#### EXERCISE INPUT
§
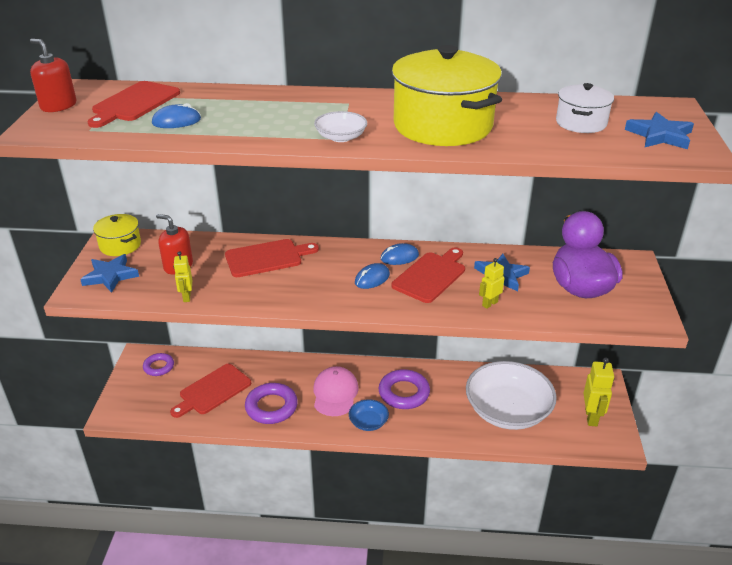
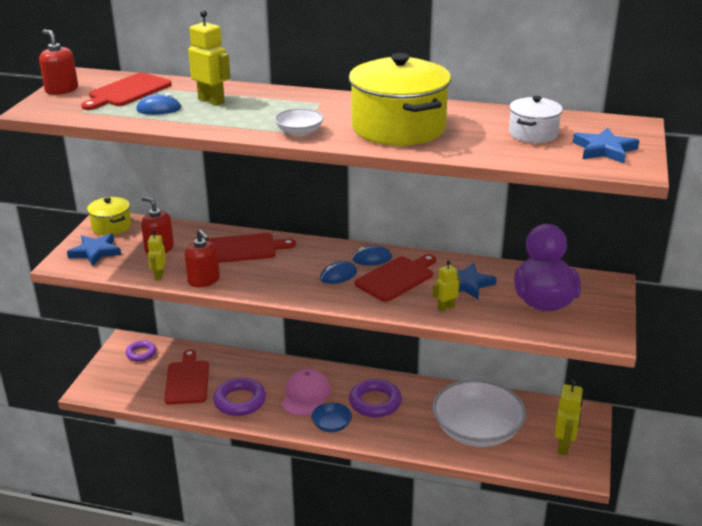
camera: 10 degrees right, 5 degrees down
red cutting board [170,364,251,418] -> red cutting board turned 120 degrees clockwise [164,349,209,405]
none -> red soap dispenser [185,229,220,287]
none -> yellow robot [188,10,231,106]

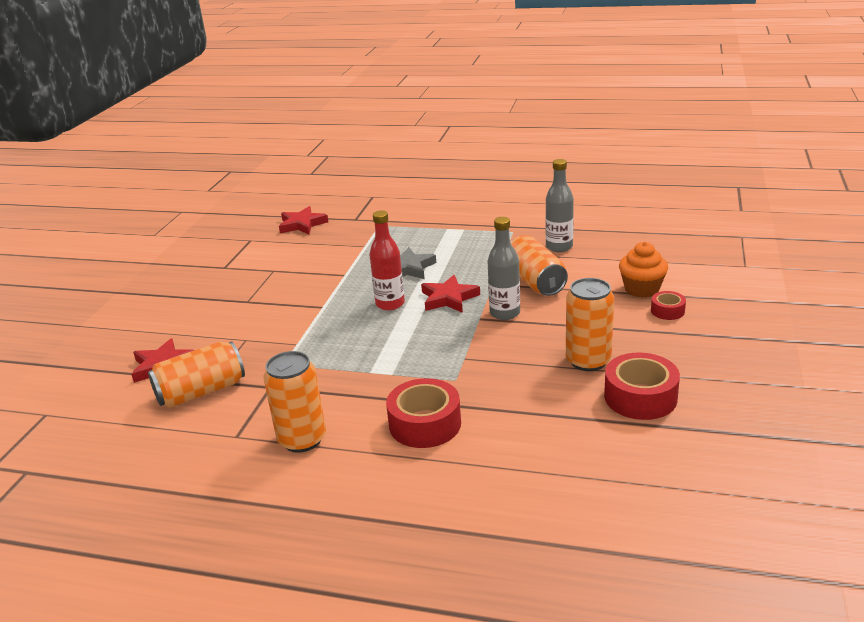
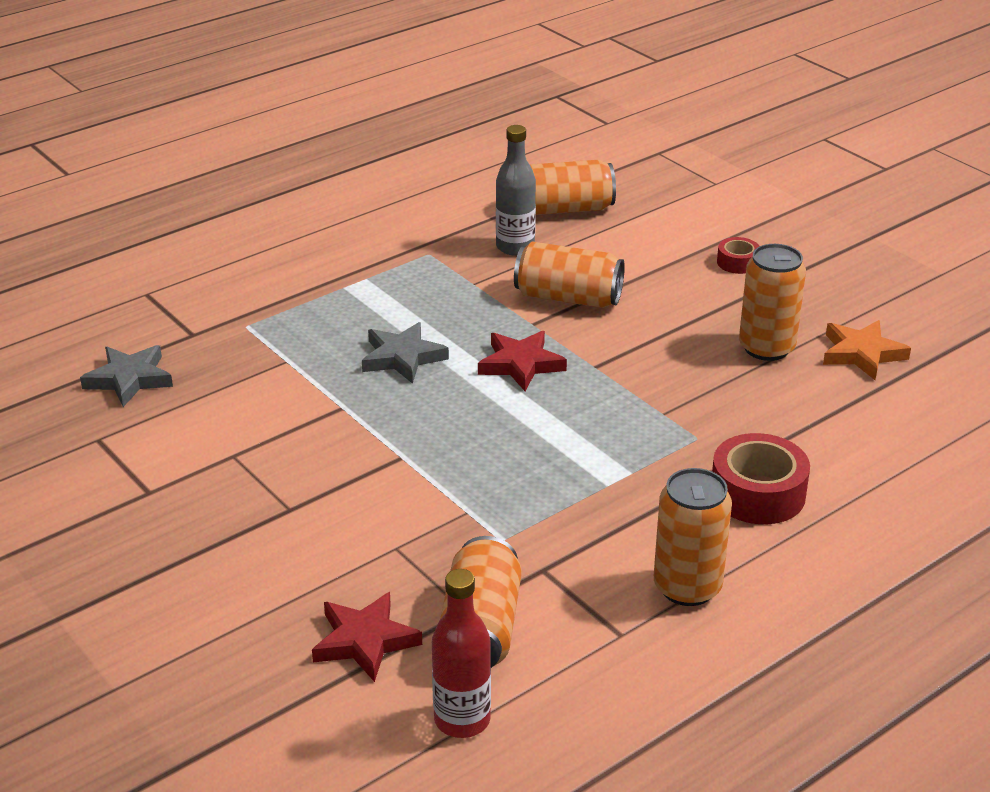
camera: 55 degrees left, 5 degrees up
red star [279,206,328,234] -> grey star [80,345,173,407]
red bottle [369,210,405,310] -> red bottle moved to [432,569,491,738]
grey bottle [488,217,520,320] -> none
red tape [604,353,680,420] -> orange star [823,320,911,380]
orange cupcake [619,242,668,298] -> none
none -> orange can [530,160,616,215]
§
#### ASSIGNED TASK
After locating the line with "none -> yellow robot [188,10,231,106]", transcribe it and the rest of the data above exactly as written, without any picture.

#### SOLUTION TO THIS PROBLEM
none -> yellow robot [188,10,231,106]

camera: 55 degrees left, 5 degrees up
red star [279,206,328,234] -> grey star [80,345,173,407]
red bottle [369,210,405,310] -> red bottle moved to [432,569,491,738]
grey bottle [488,217,520,320] -> none
red tape [604,353,680,420] -> orange star [823,320,911,380]
orange cupcake [619,242,668,298] -> none
none -> orange can [530,160,616,215]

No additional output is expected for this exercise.